= Requirement =
The answer must be every line from the entries below that includes "pink".

= Input data =
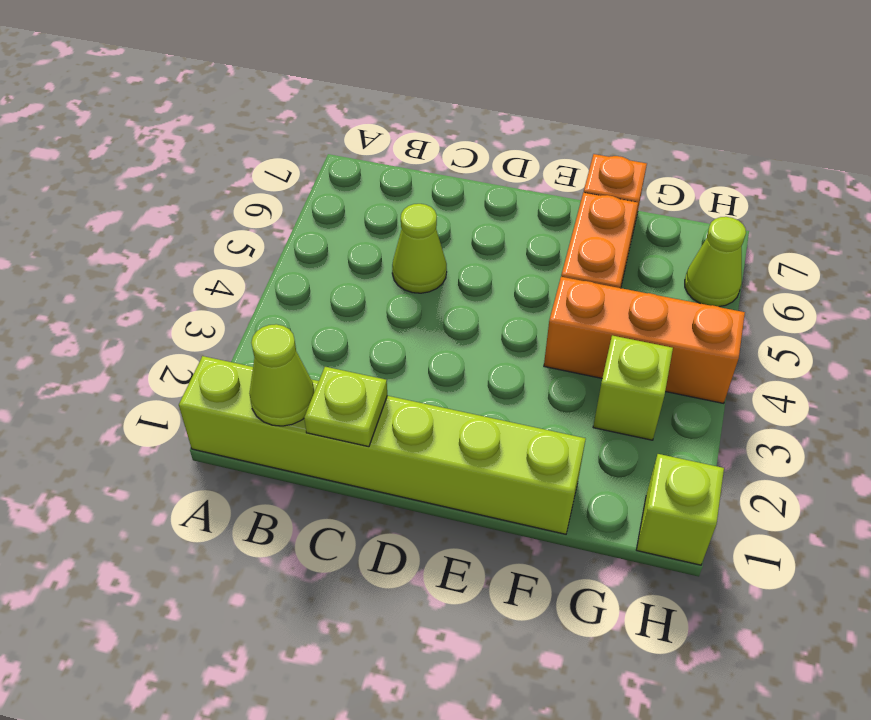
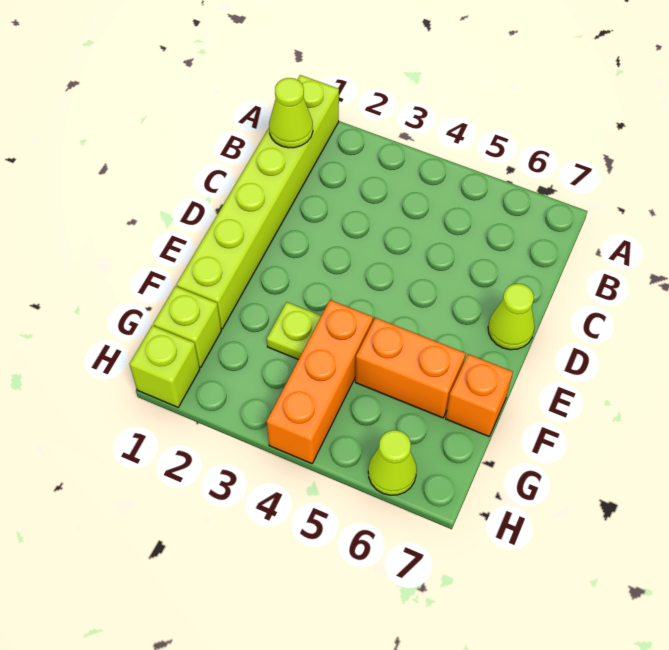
lime 1x1 plate [304,367,388,447] -> lime 1x1 plate moved to [267,302,321,360]
lime 1x1 cone [392,204,447,293] -> lime 1x1 cone moved to [488,284,535,350]
lime 1x1 brick [593,335,673,440] -> lime 1x1 brick moved to [153,286,221,367]

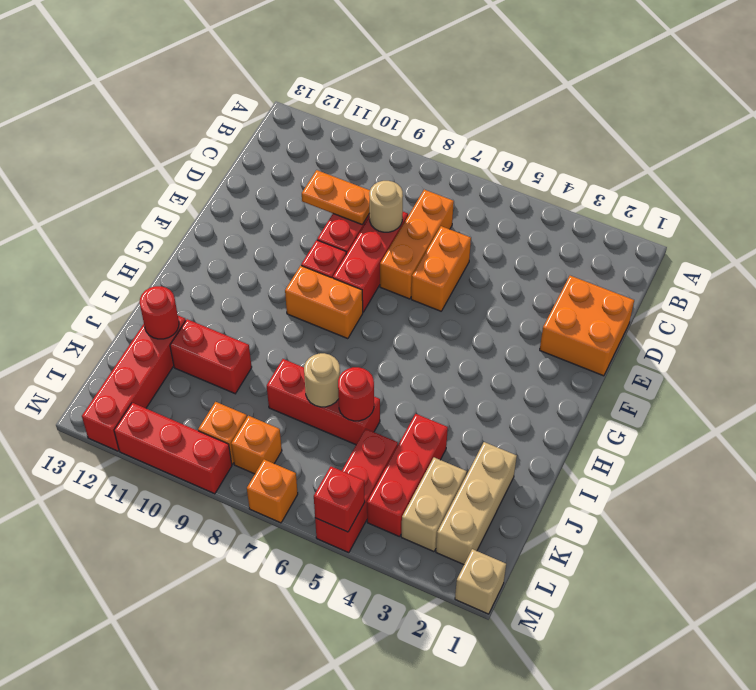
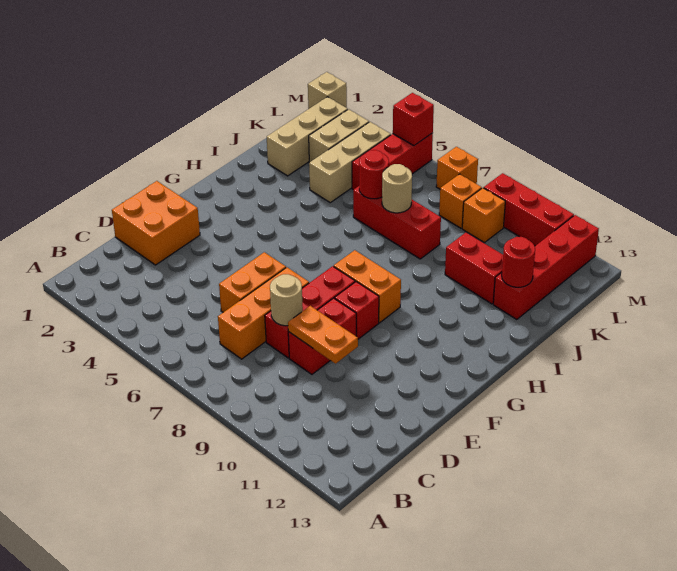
red 1x3 brick [367,414,448,537] -> tan 1x3 brick [309,122,391,203]

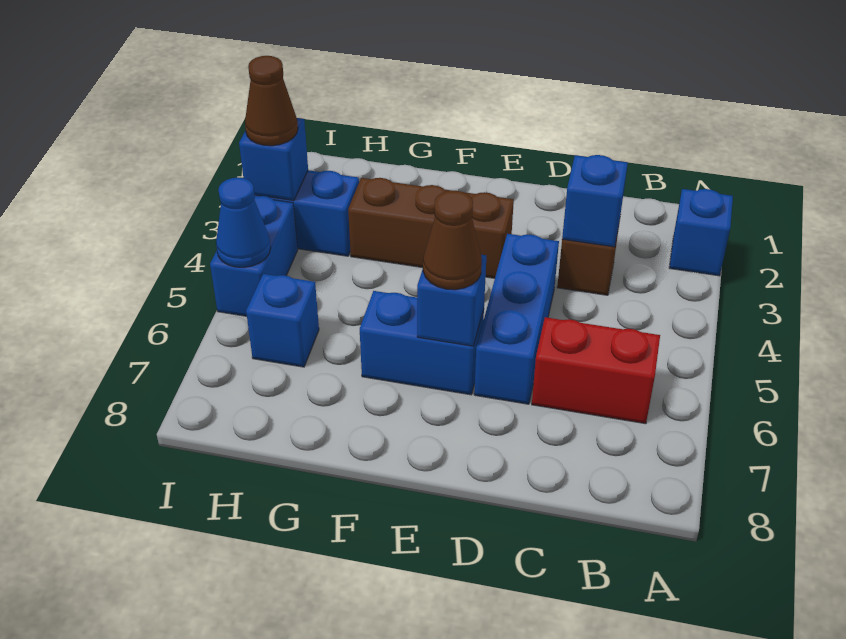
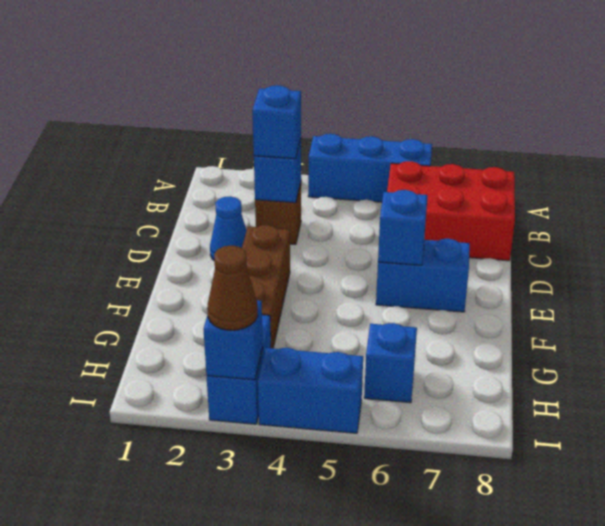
blue 1x1 brick [669,189,733,276] -> blue 1x1 brick moved to [252,85,301,159]
red 1x2 brick [532,317,660,424] -> red 2x3 brick [387,161,515,261]
blue 1x3 brick [474,234,559,404] -> blue 1x3 brick moved to [308,134,432,202]
blue 1x2 brick [360,291,484,395] -> blue 1x2 brick turned to [376,239,470,312]
brown 1x1 cone [423,191,482,290] -> none
blue 1x1 cone [216,178,271,267] -> blue 1x1 cone moved to [210,196,247,260]

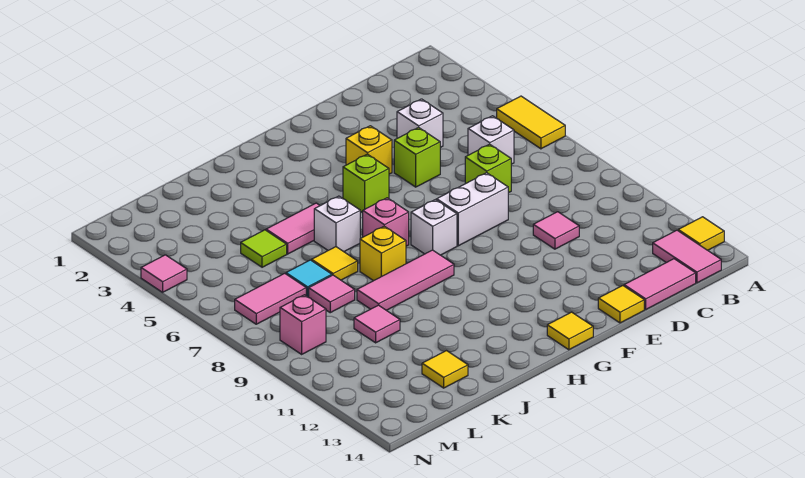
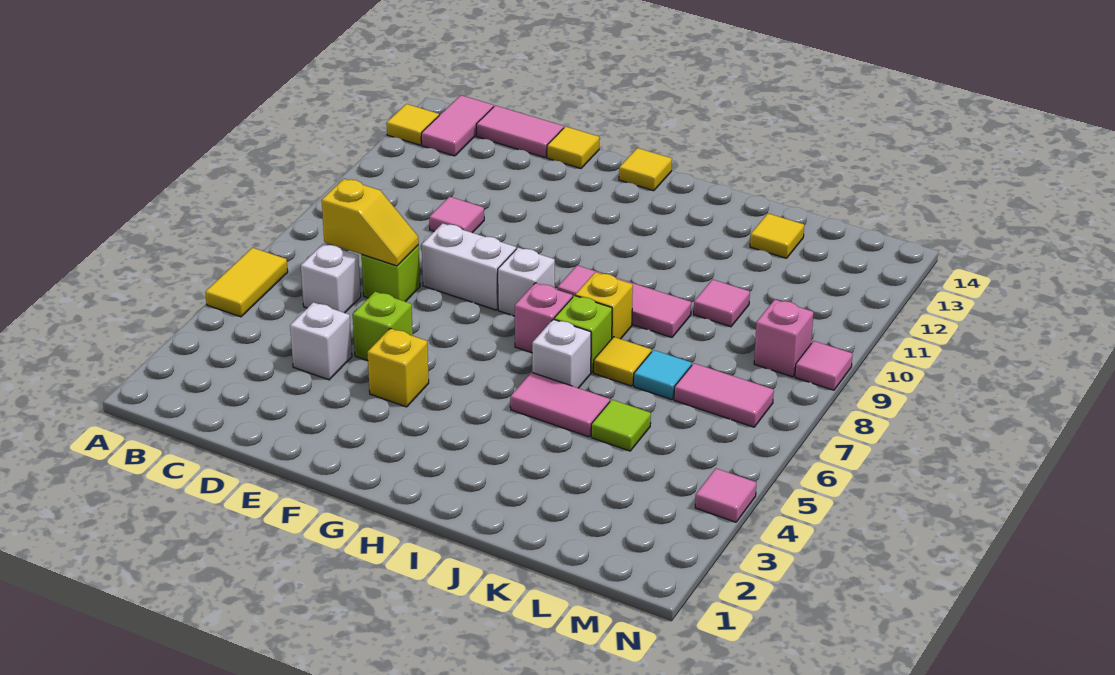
none -> yellow 1x2 slope [322,179,419,266]
lime 1x1 brick [343,154,389,213] -> lime 1x1 brick moved to [554,296,612,373]
pink 1x1 tile [309,275,355,313] -> pink 1x1 tile moved to [795,341,853,390]

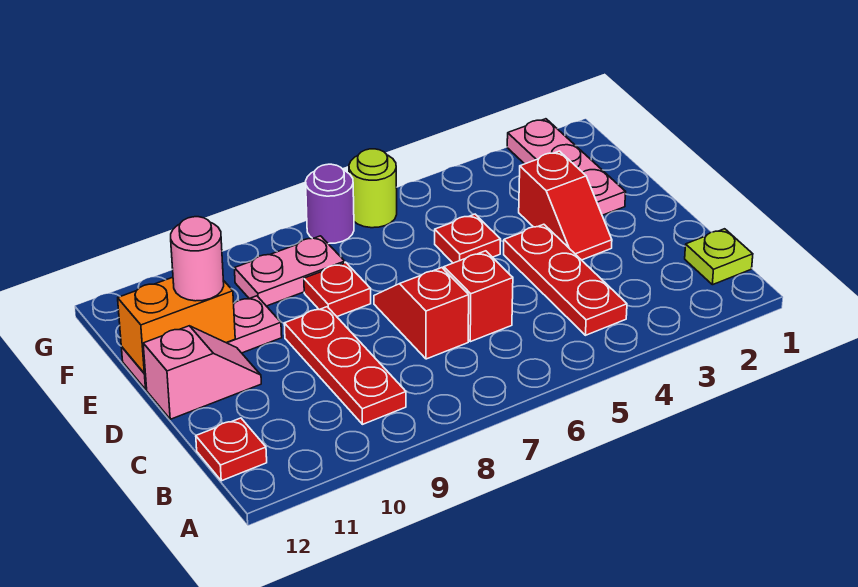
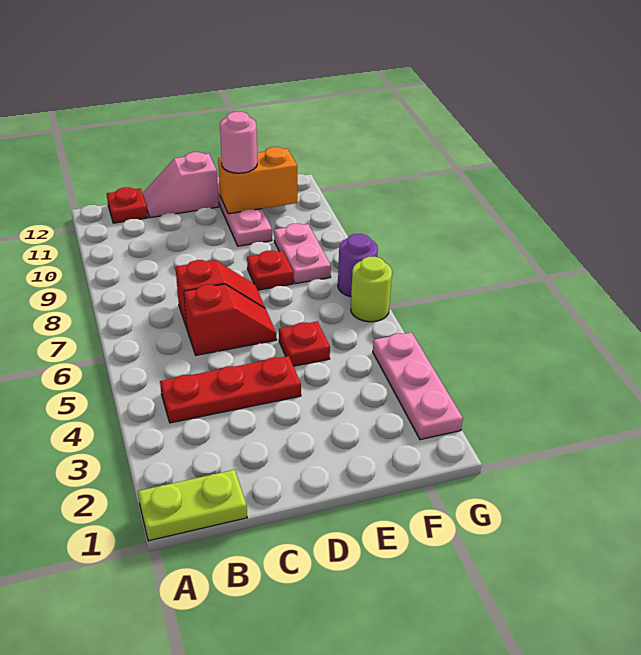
lime 1x1 plate [685,229,753,285] -> lime 1x2 plate [138,470,247,541]
red 1x3 plate [284,307,406,424] -> none
red 1x2 slope [519,151,612,260] -> none
pink 1x2 slope [143,326,261,419] -> pink 1x2 slope turned to [143,152,219,218]
pink 1x3 plate [507,119,626,215] -> pink 1x3 plate turned to [373,332,463,440]
orange 1x2 brick [118,277,235,374] -> orange 1x2 brick turned to [218,147,297,214]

= Answer section =
pink 1x1 tile [309,275,355,313] -> pink 1x1 tile moved to [795,341,853,390]
pink 1x2 slope [143,326,261,419] -> pink 1x2 slope turned to [143,152,219,218]
pink 1x3 plate [507,119,626,215] -> pink 1x3 plate turned to [373,332,463,440]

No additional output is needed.